— start of EXERCISE DATA —

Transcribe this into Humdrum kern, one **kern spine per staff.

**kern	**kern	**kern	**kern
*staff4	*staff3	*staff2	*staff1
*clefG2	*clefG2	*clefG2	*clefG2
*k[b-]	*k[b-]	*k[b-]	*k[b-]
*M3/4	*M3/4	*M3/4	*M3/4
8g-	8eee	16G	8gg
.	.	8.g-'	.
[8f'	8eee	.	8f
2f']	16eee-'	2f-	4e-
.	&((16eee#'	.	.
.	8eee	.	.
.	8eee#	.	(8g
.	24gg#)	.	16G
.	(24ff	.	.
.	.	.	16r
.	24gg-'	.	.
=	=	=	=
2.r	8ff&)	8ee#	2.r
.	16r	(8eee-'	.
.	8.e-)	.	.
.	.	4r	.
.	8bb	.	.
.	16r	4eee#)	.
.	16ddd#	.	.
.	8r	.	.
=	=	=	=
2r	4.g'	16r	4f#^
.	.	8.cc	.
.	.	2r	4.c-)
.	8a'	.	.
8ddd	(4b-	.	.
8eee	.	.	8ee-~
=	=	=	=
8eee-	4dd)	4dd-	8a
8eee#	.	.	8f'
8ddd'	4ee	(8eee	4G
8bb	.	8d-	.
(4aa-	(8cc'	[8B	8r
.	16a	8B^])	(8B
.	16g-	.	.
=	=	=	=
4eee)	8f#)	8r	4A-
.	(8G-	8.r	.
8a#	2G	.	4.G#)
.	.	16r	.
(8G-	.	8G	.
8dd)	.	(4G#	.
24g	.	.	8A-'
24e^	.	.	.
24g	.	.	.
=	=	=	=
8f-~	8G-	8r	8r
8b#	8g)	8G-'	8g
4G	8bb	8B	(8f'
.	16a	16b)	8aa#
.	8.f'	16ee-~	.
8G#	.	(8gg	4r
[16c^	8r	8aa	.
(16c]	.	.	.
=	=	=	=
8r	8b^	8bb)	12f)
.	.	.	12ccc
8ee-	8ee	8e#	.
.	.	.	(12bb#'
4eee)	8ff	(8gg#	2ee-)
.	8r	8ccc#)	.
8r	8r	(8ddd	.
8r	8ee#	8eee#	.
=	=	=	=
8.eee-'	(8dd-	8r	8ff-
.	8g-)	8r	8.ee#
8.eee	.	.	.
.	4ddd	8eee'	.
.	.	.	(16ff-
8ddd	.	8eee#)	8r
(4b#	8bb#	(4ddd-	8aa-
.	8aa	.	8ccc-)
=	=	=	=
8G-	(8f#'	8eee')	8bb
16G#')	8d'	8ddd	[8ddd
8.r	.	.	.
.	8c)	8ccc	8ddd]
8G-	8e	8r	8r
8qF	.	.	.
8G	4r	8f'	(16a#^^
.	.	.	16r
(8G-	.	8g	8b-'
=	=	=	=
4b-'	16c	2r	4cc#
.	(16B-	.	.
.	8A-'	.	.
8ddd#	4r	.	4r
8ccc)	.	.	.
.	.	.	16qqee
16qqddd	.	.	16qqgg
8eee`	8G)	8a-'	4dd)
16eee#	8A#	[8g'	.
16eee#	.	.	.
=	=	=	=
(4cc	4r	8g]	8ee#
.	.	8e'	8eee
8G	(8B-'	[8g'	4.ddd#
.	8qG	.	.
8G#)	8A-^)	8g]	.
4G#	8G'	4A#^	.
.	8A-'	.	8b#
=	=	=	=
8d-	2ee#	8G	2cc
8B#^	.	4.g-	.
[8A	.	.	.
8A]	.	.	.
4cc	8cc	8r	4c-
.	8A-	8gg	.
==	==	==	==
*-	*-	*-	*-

— end of EXERCISE DATA —

→ STATED EXERCISE
Please collect every line in the entries above that contains the string "kern", treating uppercase and lowercase letters as different.

→ THE RESULT
Transcribe this into Humdrum kern, one **kern spine per staff.
**kern	**kern	**kern	**kern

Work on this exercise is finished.